__PROBLEM DETAILS__:
The lines to copy run from the one containing "IC207 pin VBAT: N1 -> N13" to the last line of the entries; output those lines exactly and only them, without pictures.

Stored data:
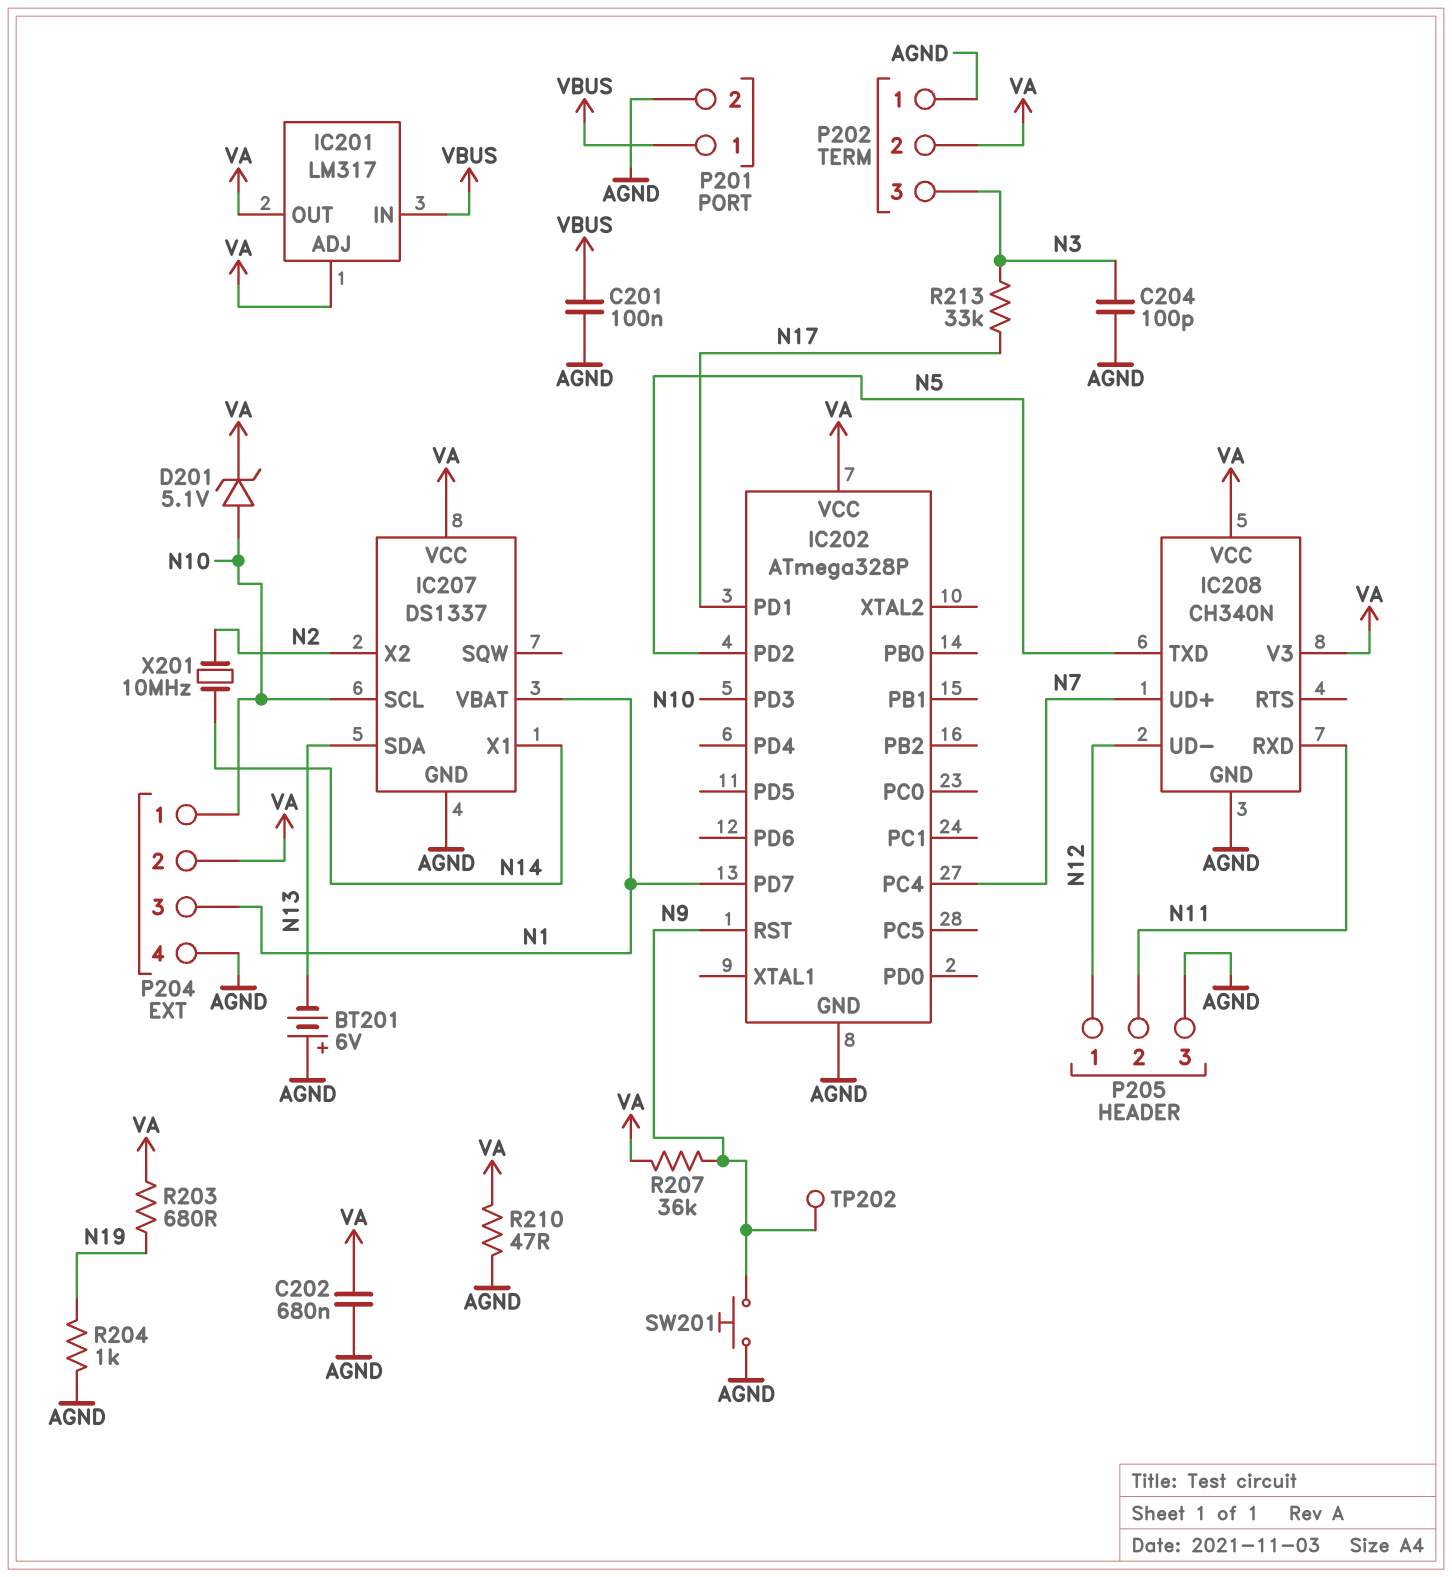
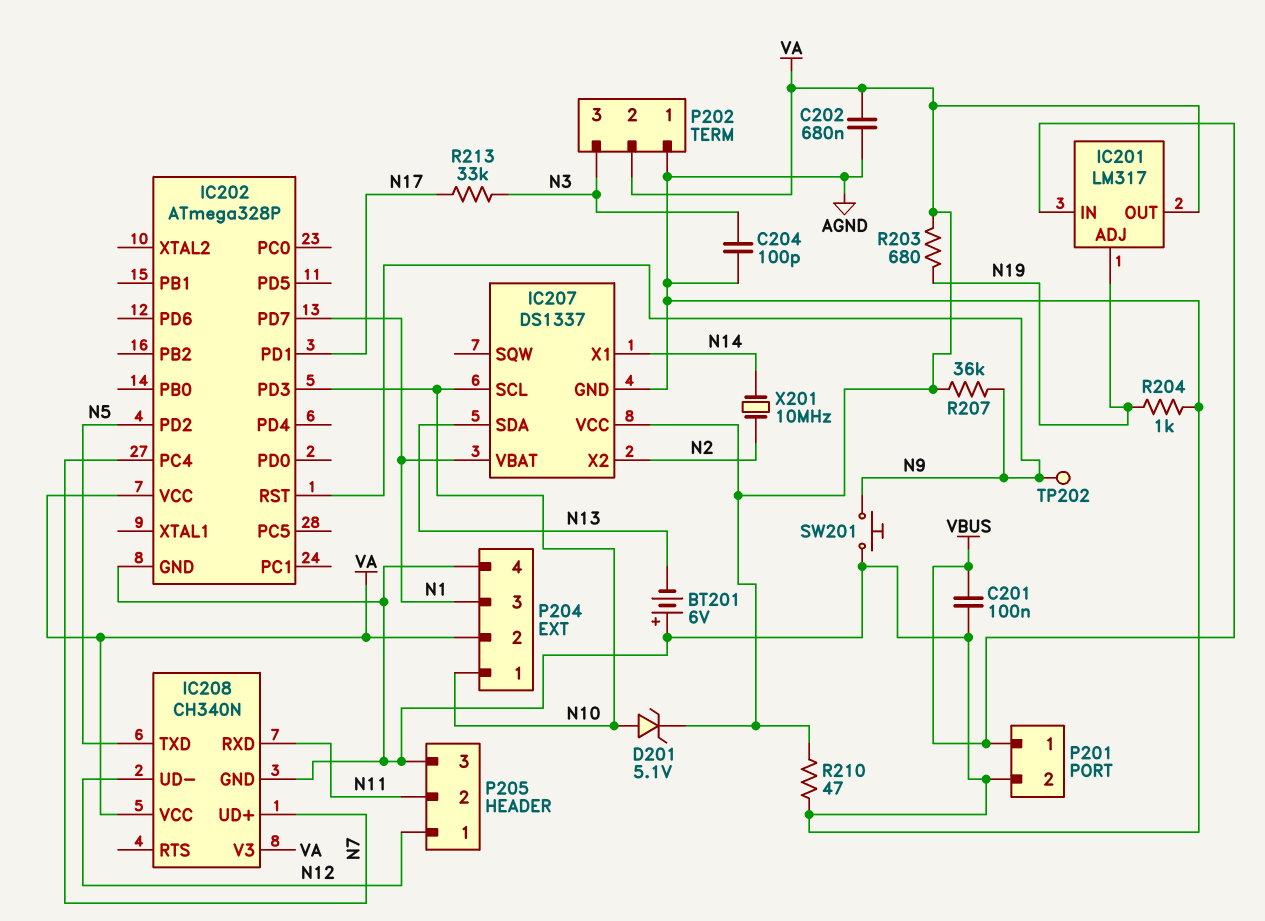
IC201 pin ADJ: VA -> N19

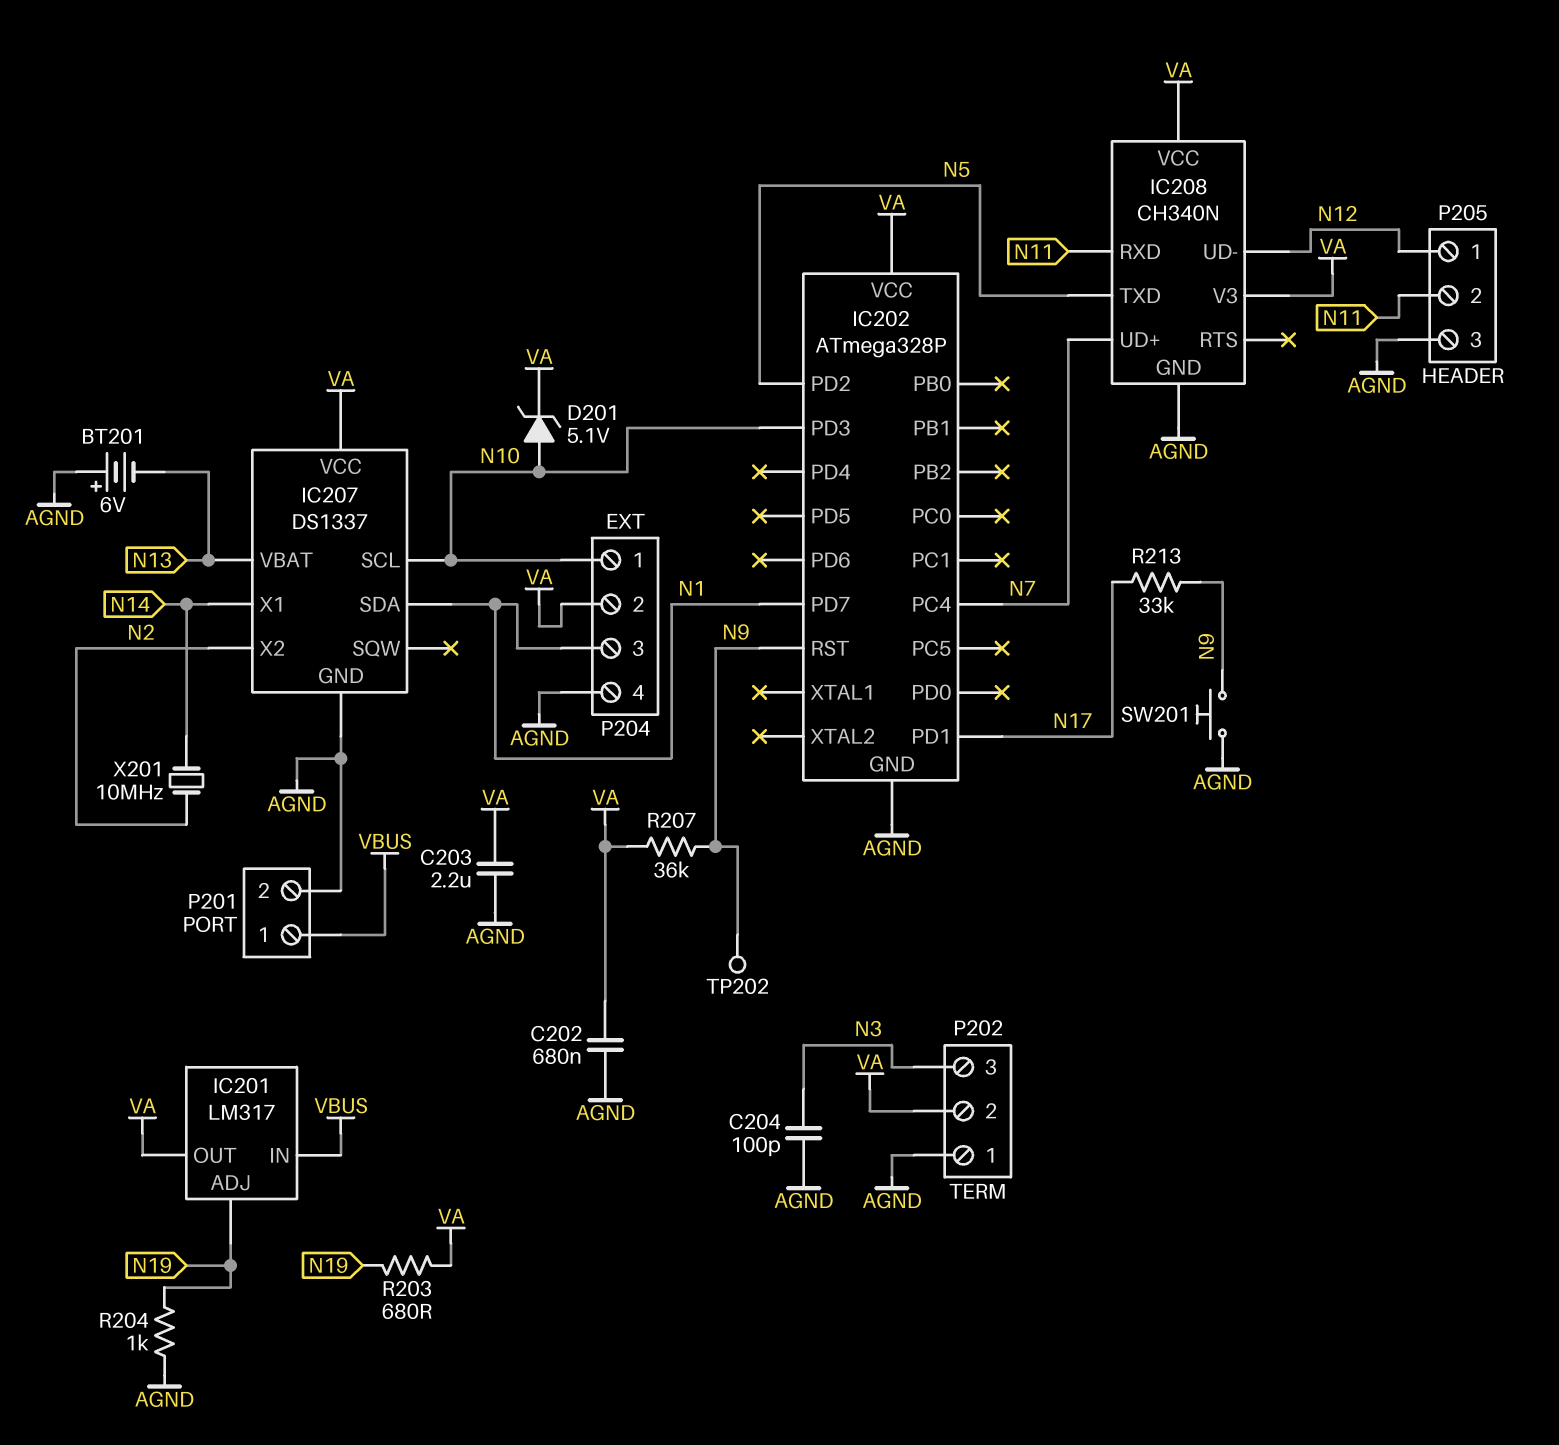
C201: 100nF (AGND, VBUS) -> none
C203: none -> 2.2uF (AGND, VA)
IC207 pin SDA: N13 -> N1
IC207 pin VBAT: N1 -> N13
R210: 47 (AGND, VA) -> none
R213: 33k (N3, N17) -> 33k (N9, N17)

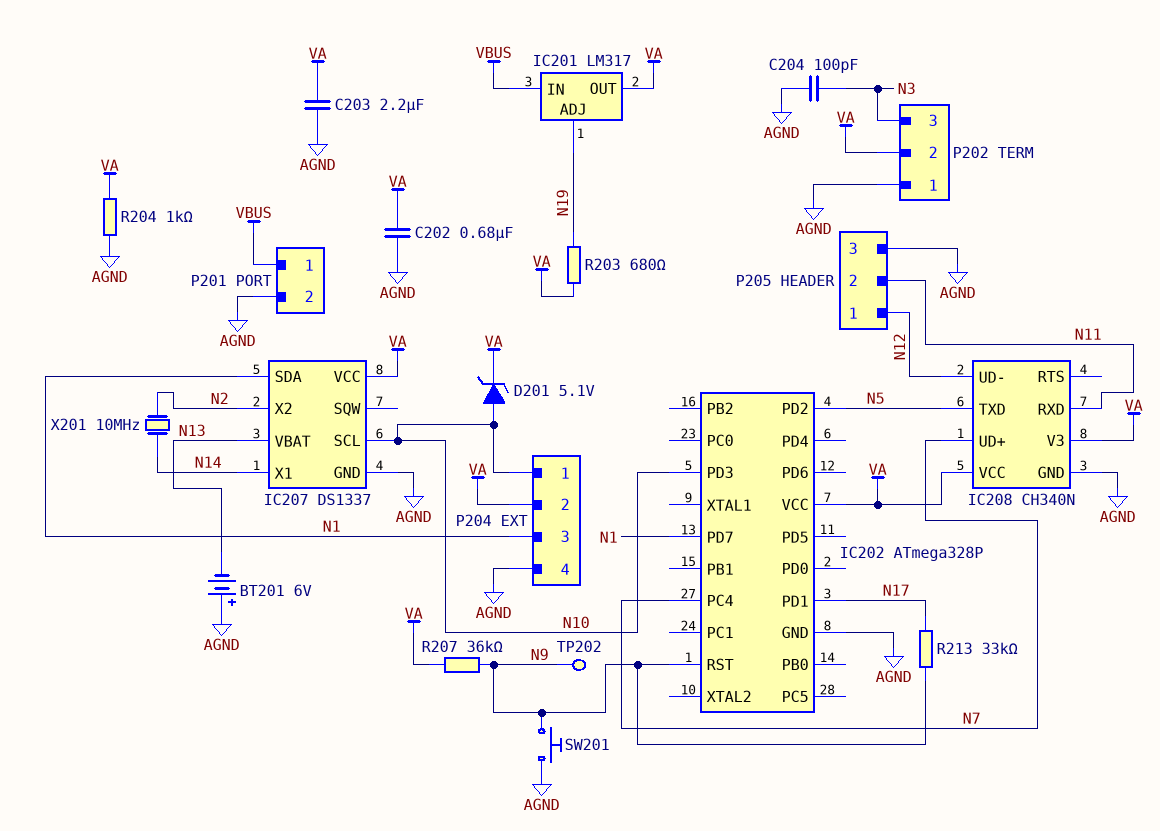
R204: 1k (AGND, N19) -> 1k (AGND, VA)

__RESULT OF THE EXERCISE__:
IC207 pin VBAT: N1 -> N13
R210: 47 (AGND, VA) -> none
R213: 33k (N3, N17) -> 33k (N9, N17)

R204: 1k (AGND, N19) -> 1k (AGND, VA)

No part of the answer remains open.